__Exercise description__
Report every line below that carries the word "cone".

__Task data__

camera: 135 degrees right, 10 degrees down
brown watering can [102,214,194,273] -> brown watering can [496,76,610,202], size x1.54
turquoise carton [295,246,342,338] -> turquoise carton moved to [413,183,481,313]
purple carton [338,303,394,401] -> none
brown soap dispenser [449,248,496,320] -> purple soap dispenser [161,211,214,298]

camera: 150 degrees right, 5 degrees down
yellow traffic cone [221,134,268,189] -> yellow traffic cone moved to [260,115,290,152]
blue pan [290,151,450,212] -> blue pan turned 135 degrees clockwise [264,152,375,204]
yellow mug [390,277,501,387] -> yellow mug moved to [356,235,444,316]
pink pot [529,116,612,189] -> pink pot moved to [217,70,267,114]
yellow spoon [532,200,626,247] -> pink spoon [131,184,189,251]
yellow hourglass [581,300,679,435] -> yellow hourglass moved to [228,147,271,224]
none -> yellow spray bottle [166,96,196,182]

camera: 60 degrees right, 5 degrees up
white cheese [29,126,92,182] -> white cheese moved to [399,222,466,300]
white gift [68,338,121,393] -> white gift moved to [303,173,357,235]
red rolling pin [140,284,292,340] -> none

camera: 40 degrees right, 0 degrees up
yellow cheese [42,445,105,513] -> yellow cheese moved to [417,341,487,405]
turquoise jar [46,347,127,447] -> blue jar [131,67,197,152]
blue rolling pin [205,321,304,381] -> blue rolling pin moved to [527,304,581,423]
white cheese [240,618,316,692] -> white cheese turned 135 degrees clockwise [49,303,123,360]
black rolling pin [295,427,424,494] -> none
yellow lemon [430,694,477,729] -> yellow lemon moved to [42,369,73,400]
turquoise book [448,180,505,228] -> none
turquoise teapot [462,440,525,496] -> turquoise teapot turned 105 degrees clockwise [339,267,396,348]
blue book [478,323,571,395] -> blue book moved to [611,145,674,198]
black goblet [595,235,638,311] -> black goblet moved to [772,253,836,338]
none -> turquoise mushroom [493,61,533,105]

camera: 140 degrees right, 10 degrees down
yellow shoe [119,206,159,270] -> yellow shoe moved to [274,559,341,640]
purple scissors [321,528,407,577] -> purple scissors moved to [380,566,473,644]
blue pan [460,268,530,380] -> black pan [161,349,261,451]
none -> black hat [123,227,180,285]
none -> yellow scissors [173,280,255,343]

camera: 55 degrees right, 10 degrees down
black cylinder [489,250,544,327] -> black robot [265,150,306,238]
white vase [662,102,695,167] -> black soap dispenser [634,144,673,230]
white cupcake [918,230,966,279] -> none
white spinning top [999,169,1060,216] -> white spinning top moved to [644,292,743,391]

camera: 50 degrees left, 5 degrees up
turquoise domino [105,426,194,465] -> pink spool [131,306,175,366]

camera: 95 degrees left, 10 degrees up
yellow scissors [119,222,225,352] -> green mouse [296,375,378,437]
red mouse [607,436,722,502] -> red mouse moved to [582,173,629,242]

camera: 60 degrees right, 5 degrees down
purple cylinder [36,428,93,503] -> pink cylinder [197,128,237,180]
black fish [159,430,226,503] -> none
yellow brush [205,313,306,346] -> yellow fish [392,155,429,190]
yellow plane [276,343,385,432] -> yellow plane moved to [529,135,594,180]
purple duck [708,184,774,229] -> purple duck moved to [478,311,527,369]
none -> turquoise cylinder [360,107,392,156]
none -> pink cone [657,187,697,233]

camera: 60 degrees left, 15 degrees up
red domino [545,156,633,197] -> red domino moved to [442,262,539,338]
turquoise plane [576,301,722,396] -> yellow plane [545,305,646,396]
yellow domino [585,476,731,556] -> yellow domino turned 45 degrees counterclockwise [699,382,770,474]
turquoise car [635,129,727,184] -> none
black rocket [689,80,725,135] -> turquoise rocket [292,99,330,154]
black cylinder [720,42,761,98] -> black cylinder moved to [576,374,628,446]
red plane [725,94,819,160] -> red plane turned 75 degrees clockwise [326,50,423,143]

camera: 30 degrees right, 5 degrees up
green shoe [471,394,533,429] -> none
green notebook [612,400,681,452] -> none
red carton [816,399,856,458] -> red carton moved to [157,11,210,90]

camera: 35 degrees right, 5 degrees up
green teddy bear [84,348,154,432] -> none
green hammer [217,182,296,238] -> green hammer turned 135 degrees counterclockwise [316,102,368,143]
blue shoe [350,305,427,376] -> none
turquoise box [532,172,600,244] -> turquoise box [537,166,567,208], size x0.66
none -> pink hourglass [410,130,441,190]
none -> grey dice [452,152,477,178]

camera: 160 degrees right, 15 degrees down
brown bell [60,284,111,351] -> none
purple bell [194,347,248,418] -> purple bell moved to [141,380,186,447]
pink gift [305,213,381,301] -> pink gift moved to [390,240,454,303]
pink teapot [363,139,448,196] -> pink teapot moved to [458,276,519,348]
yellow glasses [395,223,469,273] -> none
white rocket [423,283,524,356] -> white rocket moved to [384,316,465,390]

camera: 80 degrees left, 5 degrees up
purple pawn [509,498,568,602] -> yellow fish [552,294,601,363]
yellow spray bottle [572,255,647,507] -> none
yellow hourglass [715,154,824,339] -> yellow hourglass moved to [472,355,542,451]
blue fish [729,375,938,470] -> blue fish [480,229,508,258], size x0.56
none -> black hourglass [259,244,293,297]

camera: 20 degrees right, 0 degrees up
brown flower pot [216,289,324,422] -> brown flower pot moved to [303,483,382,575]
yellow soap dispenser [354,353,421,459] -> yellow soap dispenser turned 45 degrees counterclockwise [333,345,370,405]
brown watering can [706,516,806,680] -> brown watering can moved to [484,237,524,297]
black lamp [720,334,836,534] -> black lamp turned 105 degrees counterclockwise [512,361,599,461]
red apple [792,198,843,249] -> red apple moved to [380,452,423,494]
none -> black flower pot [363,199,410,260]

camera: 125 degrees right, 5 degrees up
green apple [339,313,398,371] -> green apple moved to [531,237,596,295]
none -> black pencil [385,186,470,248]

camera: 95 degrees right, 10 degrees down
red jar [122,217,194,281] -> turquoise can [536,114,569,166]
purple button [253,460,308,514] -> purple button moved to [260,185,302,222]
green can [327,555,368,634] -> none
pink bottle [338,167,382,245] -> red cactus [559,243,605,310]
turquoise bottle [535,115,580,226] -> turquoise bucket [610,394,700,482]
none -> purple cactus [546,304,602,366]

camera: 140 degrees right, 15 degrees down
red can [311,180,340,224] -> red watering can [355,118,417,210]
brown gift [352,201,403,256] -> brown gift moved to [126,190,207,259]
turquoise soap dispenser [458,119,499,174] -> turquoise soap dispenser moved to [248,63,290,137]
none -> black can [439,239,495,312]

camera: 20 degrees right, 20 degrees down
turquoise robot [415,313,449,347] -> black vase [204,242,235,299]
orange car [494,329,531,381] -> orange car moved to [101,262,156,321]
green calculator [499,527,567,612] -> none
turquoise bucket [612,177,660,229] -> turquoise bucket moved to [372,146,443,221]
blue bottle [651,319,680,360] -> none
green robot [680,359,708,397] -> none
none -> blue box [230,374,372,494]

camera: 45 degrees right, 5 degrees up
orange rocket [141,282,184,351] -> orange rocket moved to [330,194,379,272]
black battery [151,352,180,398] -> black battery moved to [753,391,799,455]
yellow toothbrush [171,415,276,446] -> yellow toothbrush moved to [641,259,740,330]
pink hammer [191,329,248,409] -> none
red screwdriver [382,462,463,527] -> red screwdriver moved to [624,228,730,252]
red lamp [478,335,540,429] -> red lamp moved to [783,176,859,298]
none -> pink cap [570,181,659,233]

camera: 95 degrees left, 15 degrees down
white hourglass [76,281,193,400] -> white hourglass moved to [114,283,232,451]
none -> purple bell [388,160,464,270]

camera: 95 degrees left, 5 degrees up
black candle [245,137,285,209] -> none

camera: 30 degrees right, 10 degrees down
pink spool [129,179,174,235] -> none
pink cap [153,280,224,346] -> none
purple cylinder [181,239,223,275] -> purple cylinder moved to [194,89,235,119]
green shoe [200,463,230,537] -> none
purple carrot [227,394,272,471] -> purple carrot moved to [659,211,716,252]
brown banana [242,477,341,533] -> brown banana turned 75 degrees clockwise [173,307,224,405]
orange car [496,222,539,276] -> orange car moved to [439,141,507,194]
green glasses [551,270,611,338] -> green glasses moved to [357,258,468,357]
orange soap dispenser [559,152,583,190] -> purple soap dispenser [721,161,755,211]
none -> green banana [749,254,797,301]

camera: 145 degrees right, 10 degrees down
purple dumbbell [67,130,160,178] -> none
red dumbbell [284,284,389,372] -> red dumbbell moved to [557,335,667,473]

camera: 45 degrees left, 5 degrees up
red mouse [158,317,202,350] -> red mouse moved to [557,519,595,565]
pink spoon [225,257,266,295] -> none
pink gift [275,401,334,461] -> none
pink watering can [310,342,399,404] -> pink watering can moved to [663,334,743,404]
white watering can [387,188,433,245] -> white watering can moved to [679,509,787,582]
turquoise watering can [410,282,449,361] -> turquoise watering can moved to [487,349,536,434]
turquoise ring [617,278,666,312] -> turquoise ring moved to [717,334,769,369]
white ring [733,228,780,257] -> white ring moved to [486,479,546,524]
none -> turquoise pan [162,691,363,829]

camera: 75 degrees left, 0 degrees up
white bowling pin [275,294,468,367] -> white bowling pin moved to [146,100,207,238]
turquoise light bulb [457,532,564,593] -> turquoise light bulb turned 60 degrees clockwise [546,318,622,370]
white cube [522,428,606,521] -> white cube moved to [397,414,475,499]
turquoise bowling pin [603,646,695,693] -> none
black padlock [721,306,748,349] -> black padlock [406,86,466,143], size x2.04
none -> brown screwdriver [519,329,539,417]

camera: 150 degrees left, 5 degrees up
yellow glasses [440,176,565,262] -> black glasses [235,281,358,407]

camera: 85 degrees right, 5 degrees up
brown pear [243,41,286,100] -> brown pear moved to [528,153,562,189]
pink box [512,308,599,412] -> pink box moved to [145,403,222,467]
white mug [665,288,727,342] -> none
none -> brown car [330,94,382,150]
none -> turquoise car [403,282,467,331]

__Finished exercise__
yellow traffic cone [221,134,268,189] -> yellow traffic cone moved to [260,115,290,152]
none -> pink cone [657,187,697,233]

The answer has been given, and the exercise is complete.